# WHAT YOU WILL DO:
Set each line of the material below down word for word, from the first through the line that holds "shifted | green", but not the pictures.

# INFORMATION GIVEN:

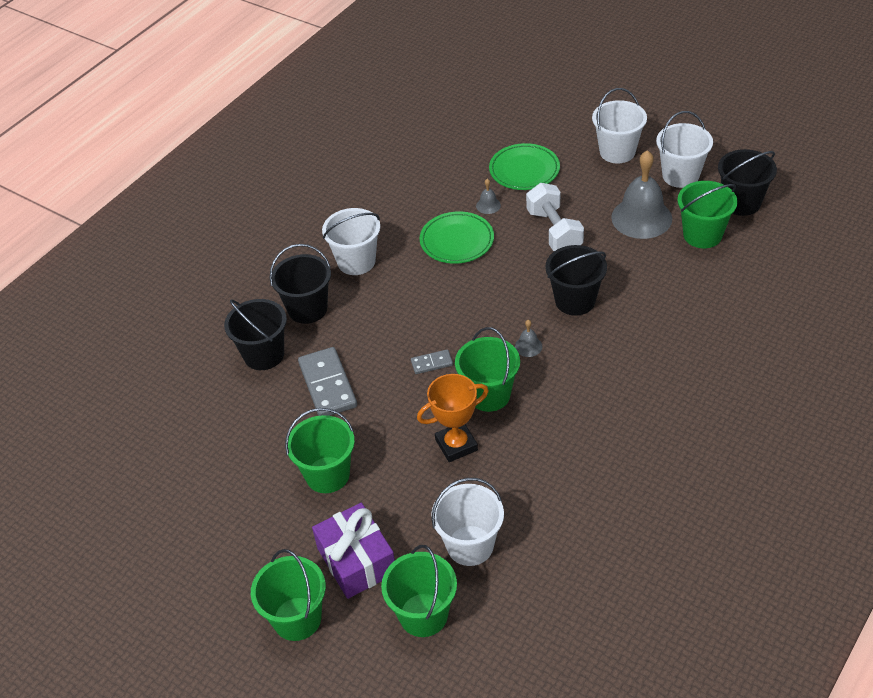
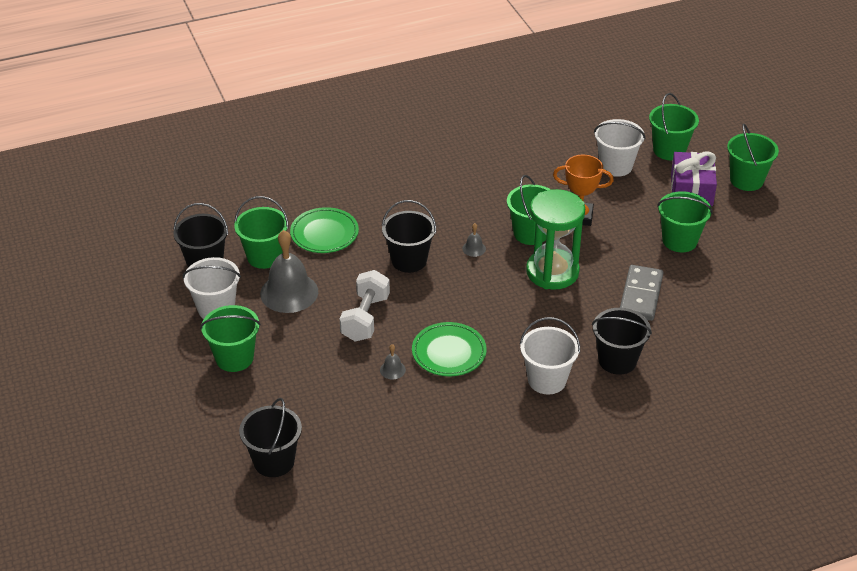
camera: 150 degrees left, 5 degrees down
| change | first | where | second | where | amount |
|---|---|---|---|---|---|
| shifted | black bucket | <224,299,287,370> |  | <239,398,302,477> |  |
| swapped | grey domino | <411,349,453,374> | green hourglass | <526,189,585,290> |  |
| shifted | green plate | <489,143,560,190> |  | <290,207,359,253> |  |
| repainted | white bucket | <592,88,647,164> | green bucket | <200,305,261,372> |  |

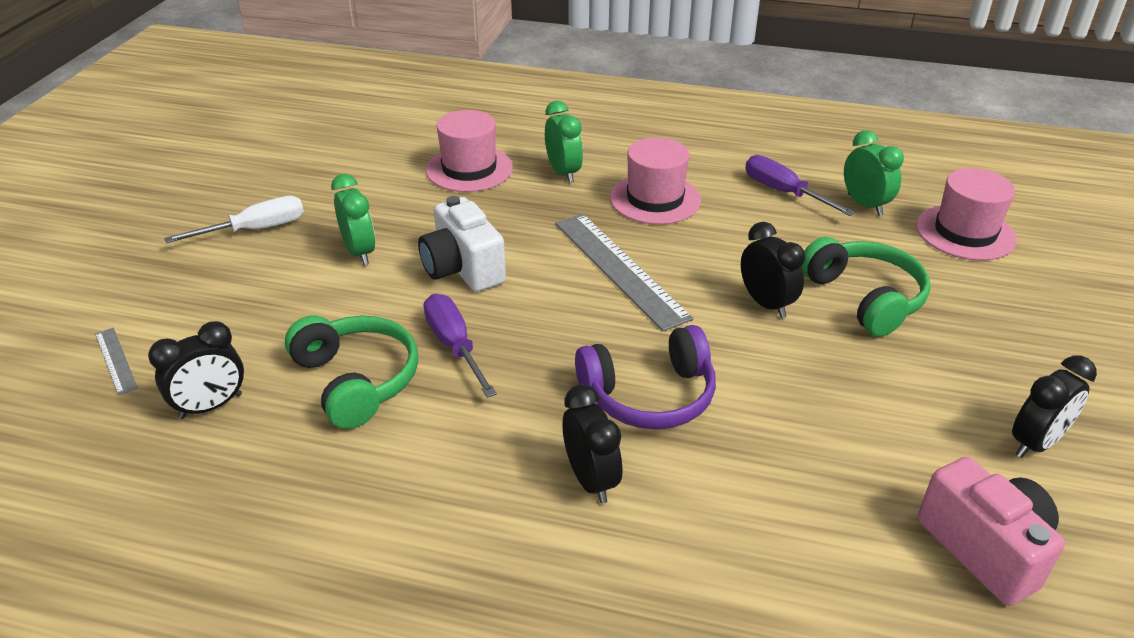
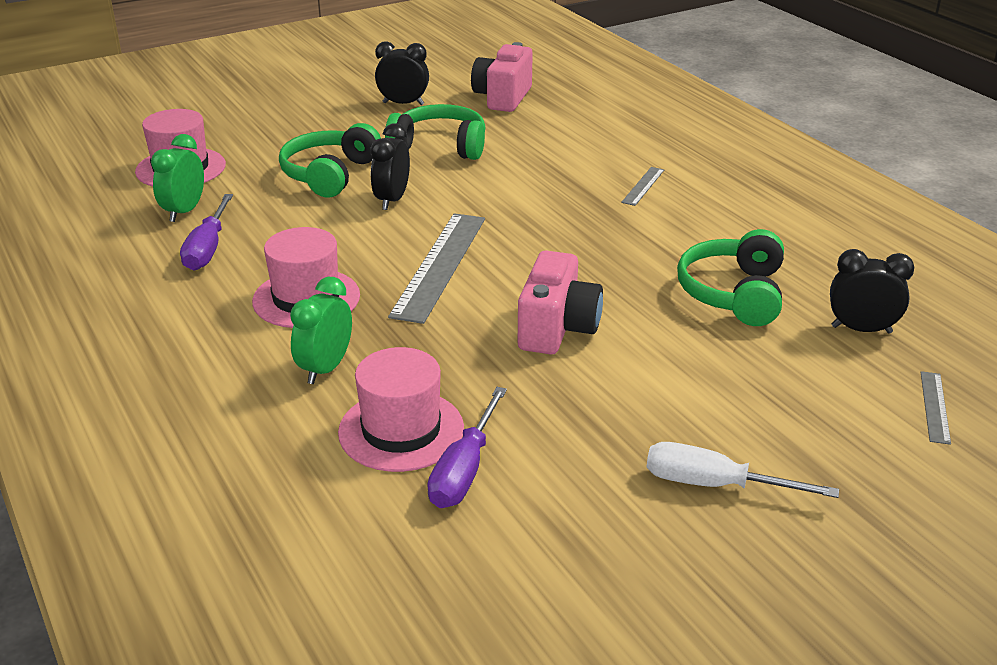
camera: 135 degrees left, 5 degrees down
| change | first | where | second | where | amount |
|---|---|---|---|---|---|
| gone | green clock | <331,174,375,265> |  |  |  |
| repainted | white camera | <418,196,506,292> | pink camera | <518,251,603,354> |  |
| shifted | purple screwdriver | <424,294,497,398> |  | <427,387,507,508> |  |
| swapped | black clock | <562,384,622,504> | grey ruler | <621,167,664,206> |  |
| gone | purple headphones | <575,325,716,429> |  |  |  |
| new |  |  | green headphones | <385,104,486,160> |  |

# WRITTEN ANSWER:
camera: 150 degrees left, 5 degrees down
| change | first | where | second | where | amount |
|---|---|---|---|---|---|
| shifted | black bucket | <224,299,287,370> |  | <239,398,302,477> |  |
| swapped | grey domino | <411,349,453,374> | green hourglass | <526,189,585,290> |  |
| shifted | green plate | <489,143,560,190> |  | <290,207,359,253> |  |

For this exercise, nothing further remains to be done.